**Instructions for the task:**
Start to finish, repeat the records exactly.
The data: Begin
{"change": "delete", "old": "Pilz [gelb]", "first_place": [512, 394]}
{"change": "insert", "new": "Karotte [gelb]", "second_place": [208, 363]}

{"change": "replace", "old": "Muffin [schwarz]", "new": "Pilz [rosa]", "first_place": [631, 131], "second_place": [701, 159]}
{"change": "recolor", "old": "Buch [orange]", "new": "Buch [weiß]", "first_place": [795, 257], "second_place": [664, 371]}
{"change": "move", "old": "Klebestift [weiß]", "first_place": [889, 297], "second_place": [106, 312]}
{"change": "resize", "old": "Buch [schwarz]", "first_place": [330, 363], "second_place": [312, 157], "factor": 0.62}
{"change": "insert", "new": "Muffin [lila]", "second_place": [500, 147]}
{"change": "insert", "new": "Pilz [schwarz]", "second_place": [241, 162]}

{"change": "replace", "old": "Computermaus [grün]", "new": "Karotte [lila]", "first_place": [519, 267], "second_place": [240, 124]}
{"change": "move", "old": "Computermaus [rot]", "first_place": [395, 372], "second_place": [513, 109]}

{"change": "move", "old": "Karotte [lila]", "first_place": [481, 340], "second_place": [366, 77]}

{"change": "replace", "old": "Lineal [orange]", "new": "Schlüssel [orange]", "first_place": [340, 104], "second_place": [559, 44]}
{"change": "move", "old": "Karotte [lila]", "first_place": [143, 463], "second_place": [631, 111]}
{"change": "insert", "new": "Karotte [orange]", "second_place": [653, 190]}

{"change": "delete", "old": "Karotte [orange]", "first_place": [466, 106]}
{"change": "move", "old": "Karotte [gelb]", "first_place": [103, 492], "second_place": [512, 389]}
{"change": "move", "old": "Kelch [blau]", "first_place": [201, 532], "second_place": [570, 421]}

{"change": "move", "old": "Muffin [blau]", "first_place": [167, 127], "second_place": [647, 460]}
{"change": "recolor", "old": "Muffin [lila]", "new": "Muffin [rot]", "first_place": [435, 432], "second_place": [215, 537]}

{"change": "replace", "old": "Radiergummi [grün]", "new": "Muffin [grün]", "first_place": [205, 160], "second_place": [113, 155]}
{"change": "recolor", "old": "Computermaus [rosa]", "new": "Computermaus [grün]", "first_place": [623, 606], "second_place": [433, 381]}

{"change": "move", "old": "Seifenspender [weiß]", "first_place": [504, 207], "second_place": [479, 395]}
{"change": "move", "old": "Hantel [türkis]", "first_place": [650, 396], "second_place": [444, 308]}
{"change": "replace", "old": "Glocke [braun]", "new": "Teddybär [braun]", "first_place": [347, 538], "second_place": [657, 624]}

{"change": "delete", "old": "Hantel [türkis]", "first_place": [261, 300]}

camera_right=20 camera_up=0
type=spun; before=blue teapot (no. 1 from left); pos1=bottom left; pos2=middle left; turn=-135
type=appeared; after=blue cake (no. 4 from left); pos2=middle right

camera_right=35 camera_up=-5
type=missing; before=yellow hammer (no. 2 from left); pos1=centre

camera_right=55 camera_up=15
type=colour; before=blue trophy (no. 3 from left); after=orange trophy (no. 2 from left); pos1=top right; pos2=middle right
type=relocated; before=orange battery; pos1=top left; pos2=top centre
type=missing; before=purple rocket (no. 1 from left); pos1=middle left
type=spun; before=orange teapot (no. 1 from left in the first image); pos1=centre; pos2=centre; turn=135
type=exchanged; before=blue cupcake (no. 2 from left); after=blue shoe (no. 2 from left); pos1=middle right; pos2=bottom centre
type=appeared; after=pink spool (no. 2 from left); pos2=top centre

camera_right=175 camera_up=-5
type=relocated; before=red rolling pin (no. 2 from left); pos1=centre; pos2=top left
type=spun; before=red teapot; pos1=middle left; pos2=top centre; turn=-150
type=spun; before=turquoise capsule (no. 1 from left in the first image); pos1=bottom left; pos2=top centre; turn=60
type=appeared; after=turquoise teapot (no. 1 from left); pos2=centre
The data: End
**Exercise result:**
{"change": "delete", "old": "Pilz [gelb]", "first_place": [512, 394]}
{"change": "insert", "new": "Karotte [gelb]", "second_place": [208, 363]}

{"change": "replace", "old": "Muffin [schwarz]", "new": "Pilz [rosa]", "first_place": [631, 131], "second_place": [701, 159]}
{"change": "recolor", "old": "Buch [orange]", "new": "Buch [weiß]", "first_place": [795, 257], "second_place": [664, 371]}
{"change": "move", "old": "Klebestift [weiß]", "first_place": [889, 297], "second_place": [106, 312]}
{"change": "resize", "old": "Buch [schwarz]", "first_place": [330, 363], "second_place": [312, 157], "factor": 0.62}
{"change": "insert", "new": "Muffin [lila]", "second_place": [500, 147]}
{"change": "insert", "new": "Pilz [schwarz]", "second_place": [241, 162]}

{"change": "replace", "old": "Computermaus [grün]", "new": "Karotte [lila]", "first_place": [519, 267], "second_place": [240, 124]}
{"change": "move", "old": "Computermaus [rot]", "first_place": [395, 372], "second_place": [513, 109]}

{"change": "move", "old": "Karotte [lila]", "first_place": [481, 340], "second_place": [366, 77]}

{"change": "replace", "old": "Lineal [orange]", "new": "Schlüssel [orange]", "first_place": [340, 104], "second_place": [559, 44]}
{"change": "move", "old": "Karotte [lila]", "first_place": [143, 463], "second_place": [631, 111]}
{"change": "insert", "new": "Karotte [orange]", "second_place": [653, 190]}

{"change": "delete", "old": "Karotte [orange]", "first_place": [466, 106]}
{"change": "move", "old": "Karotte [gelb]", "first_place": [103, 492], "second_place": [512, 389]}
{"change": "move", "old": "Kelch [blau]", "first_place": [201, 532], "second_place": [570, 421]}

{"change": "move", "old": "Muffin [blau]", "first_place": [167, 127], "second_place": [647, 460]}
{"change": "recolor", "old": "Muffin [lila]", "new": "Muffin [rot]", "first_place": [435, 432], "second_place": [215, 537]}

{"change": "replace", "old": "Radiergummi [grün]", "new": "Muffin [grün]", "first_place": [205, 160], "second_place": [113, 155]}
{"change": "recolor", "old": "Computermaus [rosa]", "new": "Computermaus [grün]", "first_place": [623, 606], "second_place": [433, 381]}

{"change": "move", "old": "Seifenspender [weiß]", "first_place": [504, 207], "second_place": [479, 395]}
{"change": "move", "old": "Hantel [türkis]", "first_place": [650, 396], "second_place": [444, 308]}
{"change": "replace", "old": "Glocke [braun]", "new": "Teddybär [braun]", "first_place": [347, 538], "second_place": [657, 624]}

{"change": "delete", "old": "Hantel [türkis]", "first_place": [261, 300]}

camera_right=20 camera_up=0
type=spun; before=blue teapot (no. 1 from left); pos1=bottom left; pos2=middle left; turn=-135
type=appeared; after=blue cake (no. 4 from left); pos2=middle right

camera_right=35 camera_up=-5
type=missing; before=yellow hammer (no. 2 from left); pos1=centre

camera_right=55 camera_up=15
type=colour; before=blue trophy (no. 3 from left); after=orange trophy (no. 2 from left); pos1=top right; pos2=middle right
type=relocated; before=orange battery; pos1=top left; pos2=top centre
type=missing; before=purple rocket (no. 1 from left); pos1=middle left
type=spun; before=orange teapot (no. 1 from left in the first image); pos1=centre; pos2=centre; turn=135
type=exchanged; before=blue cupcake (no. 2 from left); after=blue shoe (no. 2 from left); pos1=middle right; pos2=bottom centre
type=appeared; after=pink spool (no. 2 from left); pos2=top centre

camera_right=175 camera_up=-5
type=relocated; before=red rolling pin (no. 2 from left); pos1=centre; pos2=top left
type=spun; before=red teapot; pos1=middle left; pos2=top centre; turn=-150
type=spun; before=turquoise capsule (no. 1 from left in the first image); pos1=bottom left; pos2=top centre; turn=60
type=appeared; after=turquoise teapot (no. 1 from left); pos2=centre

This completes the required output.